----- Records to process -----
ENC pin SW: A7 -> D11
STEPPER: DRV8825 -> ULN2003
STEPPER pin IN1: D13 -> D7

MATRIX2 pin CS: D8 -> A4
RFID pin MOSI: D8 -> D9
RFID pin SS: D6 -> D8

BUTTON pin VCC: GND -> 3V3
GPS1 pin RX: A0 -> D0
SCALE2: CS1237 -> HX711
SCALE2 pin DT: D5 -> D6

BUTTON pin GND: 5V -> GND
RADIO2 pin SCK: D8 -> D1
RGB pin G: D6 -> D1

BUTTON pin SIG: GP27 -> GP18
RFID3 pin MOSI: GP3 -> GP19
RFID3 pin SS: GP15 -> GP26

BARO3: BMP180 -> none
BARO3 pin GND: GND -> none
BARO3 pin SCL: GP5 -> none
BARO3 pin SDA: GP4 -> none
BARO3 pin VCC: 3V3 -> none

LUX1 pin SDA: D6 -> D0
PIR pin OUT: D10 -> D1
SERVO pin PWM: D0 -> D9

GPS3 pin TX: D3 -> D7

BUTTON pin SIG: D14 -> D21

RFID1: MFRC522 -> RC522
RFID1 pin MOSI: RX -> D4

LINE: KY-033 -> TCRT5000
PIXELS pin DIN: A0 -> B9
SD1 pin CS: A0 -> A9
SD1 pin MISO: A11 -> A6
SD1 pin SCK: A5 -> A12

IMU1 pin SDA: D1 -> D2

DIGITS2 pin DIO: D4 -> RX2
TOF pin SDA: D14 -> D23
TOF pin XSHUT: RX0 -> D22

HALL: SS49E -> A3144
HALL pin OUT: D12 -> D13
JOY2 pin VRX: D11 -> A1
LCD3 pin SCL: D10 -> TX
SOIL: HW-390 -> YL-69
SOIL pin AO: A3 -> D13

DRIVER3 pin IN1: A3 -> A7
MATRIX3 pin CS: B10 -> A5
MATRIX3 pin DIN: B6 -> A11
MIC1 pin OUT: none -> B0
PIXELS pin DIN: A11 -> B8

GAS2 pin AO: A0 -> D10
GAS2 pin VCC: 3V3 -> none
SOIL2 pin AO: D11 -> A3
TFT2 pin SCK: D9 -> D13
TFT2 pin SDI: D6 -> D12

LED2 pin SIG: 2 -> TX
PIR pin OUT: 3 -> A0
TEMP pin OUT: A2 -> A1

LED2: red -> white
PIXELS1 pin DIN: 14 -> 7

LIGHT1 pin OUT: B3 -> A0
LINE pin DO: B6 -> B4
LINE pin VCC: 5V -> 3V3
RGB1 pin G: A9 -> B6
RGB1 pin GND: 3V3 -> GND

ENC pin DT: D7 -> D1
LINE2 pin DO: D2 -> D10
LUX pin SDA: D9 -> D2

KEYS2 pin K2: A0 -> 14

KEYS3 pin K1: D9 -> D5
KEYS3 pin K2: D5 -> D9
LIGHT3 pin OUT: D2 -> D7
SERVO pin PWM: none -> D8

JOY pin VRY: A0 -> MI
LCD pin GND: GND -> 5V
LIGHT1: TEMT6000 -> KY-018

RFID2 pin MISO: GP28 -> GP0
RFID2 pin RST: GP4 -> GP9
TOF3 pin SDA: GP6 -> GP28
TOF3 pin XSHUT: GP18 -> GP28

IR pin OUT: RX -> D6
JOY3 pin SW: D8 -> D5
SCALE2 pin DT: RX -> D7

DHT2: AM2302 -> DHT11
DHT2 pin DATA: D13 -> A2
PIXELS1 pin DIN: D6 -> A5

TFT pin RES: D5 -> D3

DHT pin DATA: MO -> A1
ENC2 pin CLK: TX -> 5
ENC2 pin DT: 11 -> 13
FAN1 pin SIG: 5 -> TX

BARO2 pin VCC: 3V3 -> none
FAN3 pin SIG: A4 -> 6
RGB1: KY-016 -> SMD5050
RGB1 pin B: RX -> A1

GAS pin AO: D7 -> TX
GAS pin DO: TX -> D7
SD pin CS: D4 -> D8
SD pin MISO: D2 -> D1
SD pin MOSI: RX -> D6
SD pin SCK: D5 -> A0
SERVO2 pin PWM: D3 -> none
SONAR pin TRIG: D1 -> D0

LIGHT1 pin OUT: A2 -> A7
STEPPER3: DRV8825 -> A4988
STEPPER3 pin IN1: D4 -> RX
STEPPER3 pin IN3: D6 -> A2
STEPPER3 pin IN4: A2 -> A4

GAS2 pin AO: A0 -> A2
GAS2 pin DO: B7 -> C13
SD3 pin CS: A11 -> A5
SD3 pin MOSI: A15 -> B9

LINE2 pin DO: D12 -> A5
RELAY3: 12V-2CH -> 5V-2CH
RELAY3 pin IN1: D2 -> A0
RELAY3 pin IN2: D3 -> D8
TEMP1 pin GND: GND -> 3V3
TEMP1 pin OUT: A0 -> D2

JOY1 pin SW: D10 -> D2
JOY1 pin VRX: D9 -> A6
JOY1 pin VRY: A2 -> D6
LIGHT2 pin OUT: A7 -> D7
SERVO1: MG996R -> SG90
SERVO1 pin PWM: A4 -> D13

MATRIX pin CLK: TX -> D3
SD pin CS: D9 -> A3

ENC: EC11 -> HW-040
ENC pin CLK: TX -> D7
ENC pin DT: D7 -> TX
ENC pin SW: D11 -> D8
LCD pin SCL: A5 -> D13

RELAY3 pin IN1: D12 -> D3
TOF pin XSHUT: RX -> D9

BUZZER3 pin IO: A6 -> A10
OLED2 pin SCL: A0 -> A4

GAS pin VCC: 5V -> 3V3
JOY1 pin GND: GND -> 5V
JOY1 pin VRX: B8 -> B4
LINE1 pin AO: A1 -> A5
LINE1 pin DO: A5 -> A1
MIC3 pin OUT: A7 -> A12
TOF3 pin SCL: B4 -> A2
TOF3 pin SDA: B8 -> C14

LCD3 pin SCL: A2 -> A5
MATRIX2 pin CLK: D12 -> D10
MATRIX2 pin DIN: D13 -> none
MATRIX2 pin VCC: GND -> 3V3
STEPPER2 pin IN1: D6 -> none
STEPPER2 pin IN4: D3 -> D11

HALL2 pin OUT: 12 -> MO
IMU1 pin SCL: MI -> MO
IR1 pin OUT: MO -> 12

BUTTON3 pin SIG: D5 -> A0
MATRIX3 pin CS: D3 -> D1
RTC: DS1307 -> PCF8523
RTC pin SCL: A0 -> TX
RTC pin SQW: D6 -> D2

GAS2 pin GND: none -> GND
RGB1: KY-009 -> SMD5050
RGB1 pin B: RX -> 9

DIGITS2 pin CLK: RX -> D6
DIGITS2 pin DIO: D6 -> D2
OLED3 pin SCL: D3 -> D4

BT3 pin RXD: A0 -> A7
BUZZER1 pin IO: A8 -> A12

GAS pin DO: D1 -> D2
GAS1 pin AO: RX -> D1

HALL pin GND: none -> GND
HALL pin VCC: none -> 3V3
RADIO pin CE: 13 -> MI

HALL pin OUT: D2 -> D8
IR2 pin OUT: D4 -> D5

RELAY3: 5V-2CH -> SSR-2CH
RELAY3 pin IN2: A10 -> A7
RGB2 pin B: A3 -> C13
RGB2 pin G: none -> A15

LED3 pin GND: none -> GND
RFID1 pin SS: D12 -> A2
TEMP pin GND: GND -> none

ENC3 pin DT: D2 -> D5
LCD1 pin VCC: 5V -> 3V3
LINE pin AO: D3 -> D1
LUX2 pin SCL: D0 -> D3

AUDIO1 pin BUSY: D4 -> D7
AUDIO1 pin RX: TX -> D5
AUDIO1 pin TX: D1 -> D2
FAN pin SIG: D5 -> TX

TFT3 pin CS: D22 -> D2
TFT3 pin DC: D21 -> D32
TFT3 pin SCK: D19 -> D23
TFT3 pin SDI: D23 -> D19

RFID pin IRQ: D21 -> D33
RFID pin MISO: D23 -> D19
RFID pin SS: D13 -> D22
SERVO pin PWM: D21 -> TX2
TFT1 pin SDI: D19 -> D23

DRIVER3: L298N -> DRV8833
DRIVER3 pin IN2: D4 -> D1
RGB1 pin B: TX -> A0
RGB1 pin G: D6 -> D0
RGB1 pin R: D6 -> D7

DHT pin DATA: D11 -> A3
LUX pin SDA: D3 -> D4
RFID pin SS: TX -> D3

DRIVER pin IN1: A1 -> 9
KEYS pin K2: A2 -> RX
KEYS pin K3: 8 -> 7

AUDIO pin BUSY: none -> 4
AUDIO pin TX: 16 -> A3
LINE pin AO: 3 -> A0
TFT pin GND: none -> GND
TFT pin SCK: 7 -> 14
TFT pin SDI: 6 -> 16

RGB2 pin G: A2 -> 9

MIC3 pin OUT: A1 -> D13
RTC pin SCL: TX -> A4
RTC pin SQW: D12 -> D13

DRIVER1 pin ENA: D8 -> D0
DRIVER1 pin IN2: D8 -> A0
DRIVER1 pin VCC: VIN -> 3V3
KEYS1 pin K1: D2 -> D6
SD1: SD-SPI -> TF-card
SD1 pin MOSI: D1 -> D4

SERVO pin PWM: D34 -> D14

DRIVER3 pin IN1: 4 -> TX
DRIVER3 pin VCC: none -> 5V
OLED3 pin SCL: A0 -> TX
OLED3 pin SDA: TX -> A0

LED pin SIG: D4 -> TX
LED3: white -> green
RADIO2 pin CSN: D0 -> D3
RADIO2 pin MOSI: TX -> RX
-----
## Task requirements
Beginning at the line with "STEPPER3 pin IN4: A2 -> A4" and stopping after the line with "JOY1 pin GND: GND -> 5V", please write out every line of the data above exactly and nothing else.

## Result of the exercise
STEPPER3 pin IN4: A2 -> A4

GAS2 pin AO: A0 -> A2
GAS2 pin DO: B7 -> C13
SD3 pin CS: A11 -> A5
SD3 pin MOSI: A15 -> B9

LINE2 pin DO: D12 -> A5
RELAY3: 12V-2CH -> 5V-2CH
RELAY3 pin IN1: D2 -> A0
RELAY3 pin IN2: D3 -> D8
TEMP1 pin GND: GND -> 3V3
TEMP1 pin OUT: A0 -> D2

JOY1 pin SW: D10 -> D2
JOY1 pin VRX: D9 -> A6
JOY1 pin VRY: A2 -> D6
LIGHT2 pin OUT: A7 -> D7
SERVO1: MG996R -> SG90
SERVO1 pin PWM: A4 -> D13

MATRIX pin CLK: TX -> D3
SD pin CS: D9 -> A3

ENC: EC11 -> HW-040
ENC pin CLK: TX -> D7
ENC pin DT: D7 -> TX
ENC pin SW: D11 -> D8
LCD pin SCL: A5 -> D13

RELAY3 pin IN1: D12 -> D3
TOF pin XSHUT: RX -> D9

BUZZER3 pin IO: A6 -> A10
OLED2 pin SCL: A0 -> A4

GAS pin VCC: 5V -> 3V3
JOY1 pin GND: GND -> 5V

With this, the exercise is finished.